■ **Supplied records**:

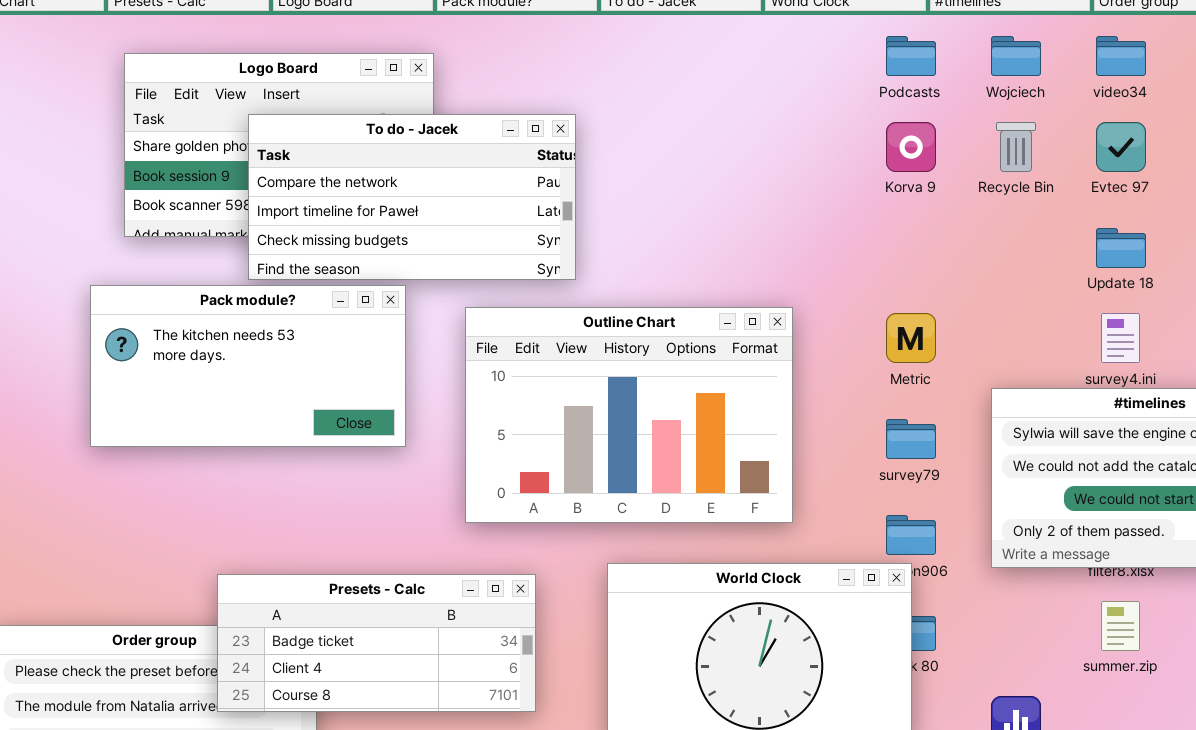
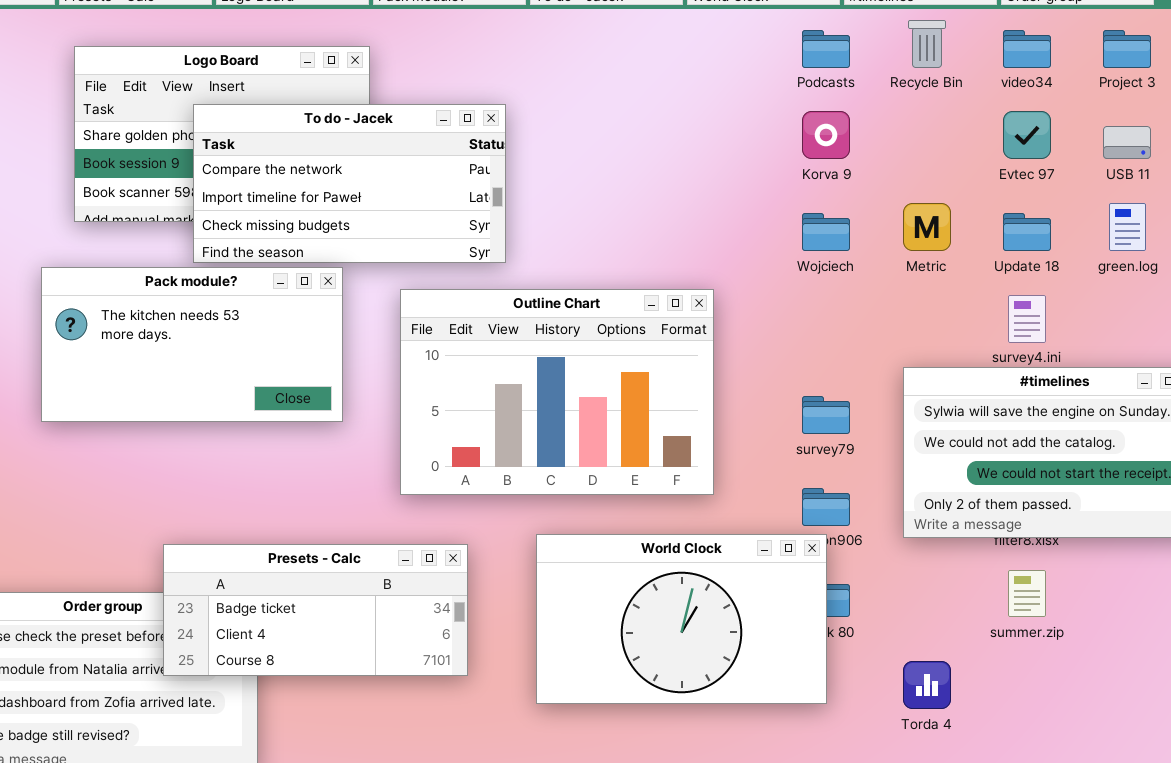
Wojciech: [991,36,1041,76] -> [802,213,850,251], moved
Recycle Bin: [996,122,1036,172] -> [908,20,946,68], moved
Metric: [886,313,936,363] -> [903,203,951,251], moved

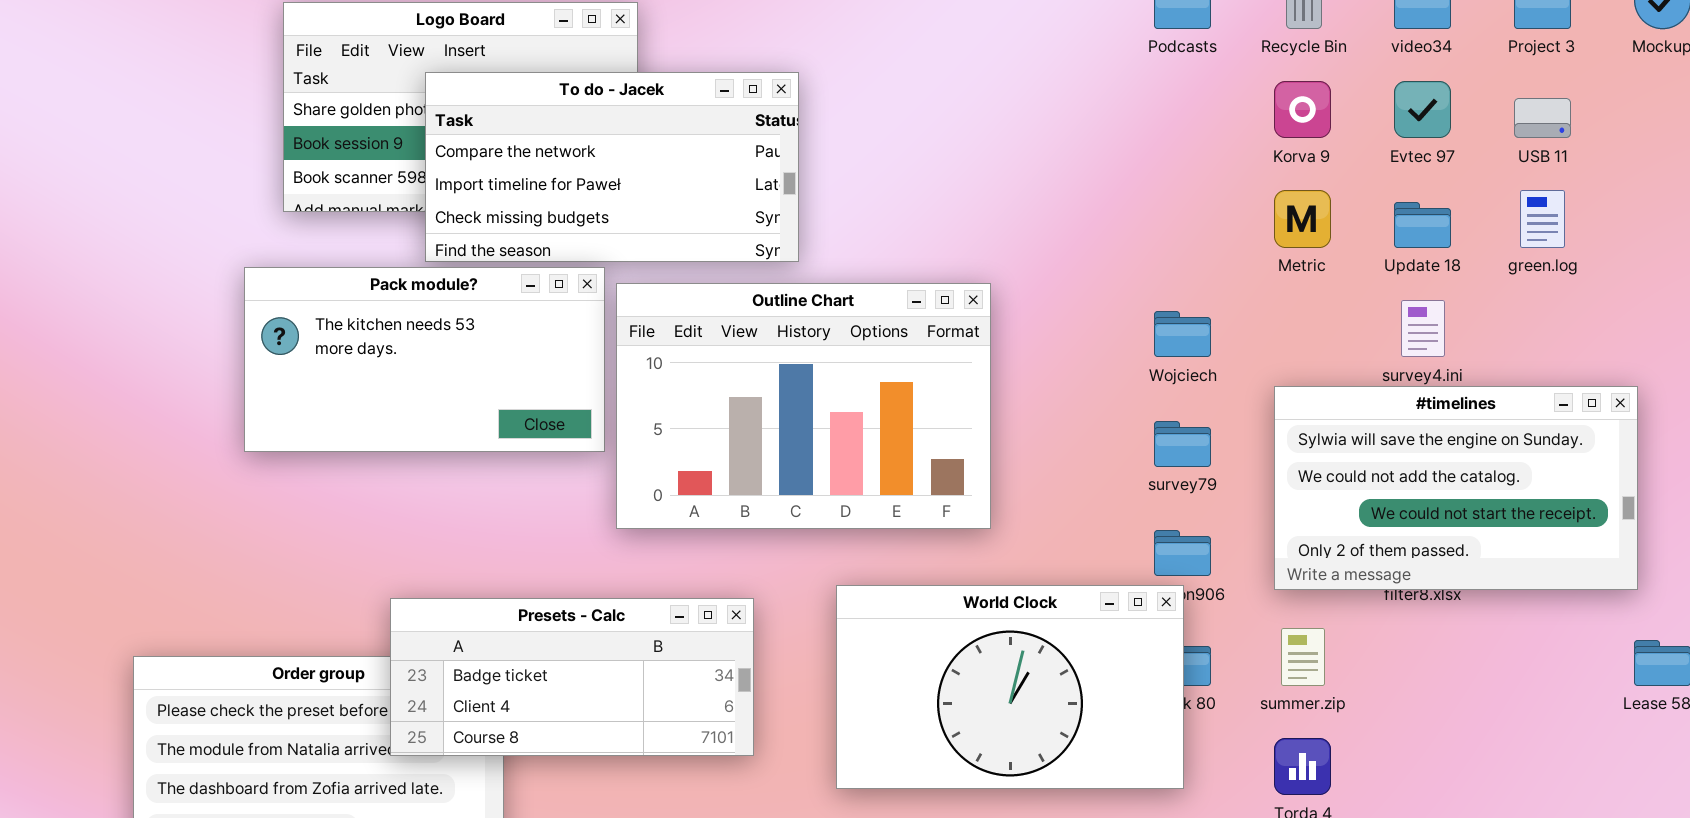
Korva 9: [802,111,850,159] -> [1274,81,1331,138], moved
Wojciech: [802,213,850,251] -> [1154,311,1211,357], moved
Outline Chart: [400,289,714,495] -> [616,283,991,529], moved
summer.zip: [1008,570,1046,617] -> [1281,628,1325,686], moved

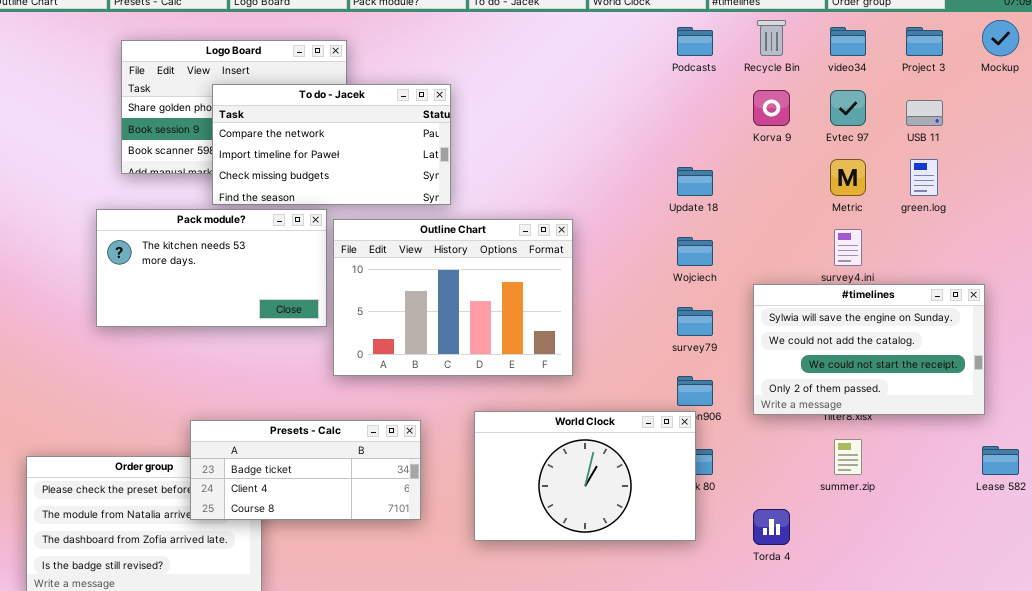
Metric: [1274,190,1331,248] -> [830,159,866,196], moved
Update 18: [1394,202,1451,248] -> [677,167,713,196], moved
summer.zip: [1281,628,1325,686] -> [834,439,862,475], moved

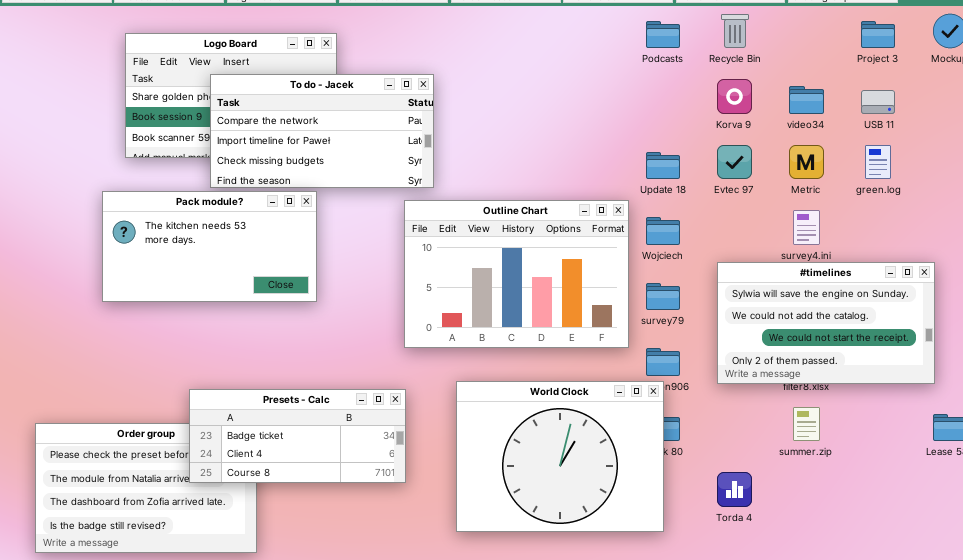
video34: [830,27,866,56] -> [789,86,824,114], moved
Evtec 97: [830,90,866,126] -> [717,145,752,179], moved
Outline Chart: [333,219,573,376] -> [404,200,629,348], moved
World Clock: [474,411,696,541] -> [456,381,664,532], resized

■ **Task**: Produce a verbatim copy of all records, minus pictures.

■ **Task output**:
Wojciech: [991,36,1041,76] -> [802,213,850,251], moved
Recycle Bin: [996,122,1036,172] -> [908,20,946,68], moved
Metric: [886,313,936,363] -> [903,203,951,251], moved

Korva 9: [802,111,850,159] -> [1274,81,1331,138], moved
Wojciech: [802,213,850,251] -> [1154,311,1211,357], moved
Outline Chart: [400,289,714,495] -> [616,283,991,529], moved
summer.zip: [1008,570,1046,617] -> [1281,628,1325,686], moved

Metric: [1274,190,1331,248] -> [830,159,866,196], moved
Update 18: [1394,202,1451,248] -> [677,167,713,196], moved
summer.zip: [1281,628,1325,686] -> [834,439,862,475], moved

video34: [830,27,866,56] -> [789,86,824,114], moved
Evtec 97: [830,90,866,126] -> [717,145,752,179], moved
Outline Chart: [333,219,573,376] -> [404,200,629,348], moved
World Clock: [474,411,696,541] -> [456,381,664,532], resized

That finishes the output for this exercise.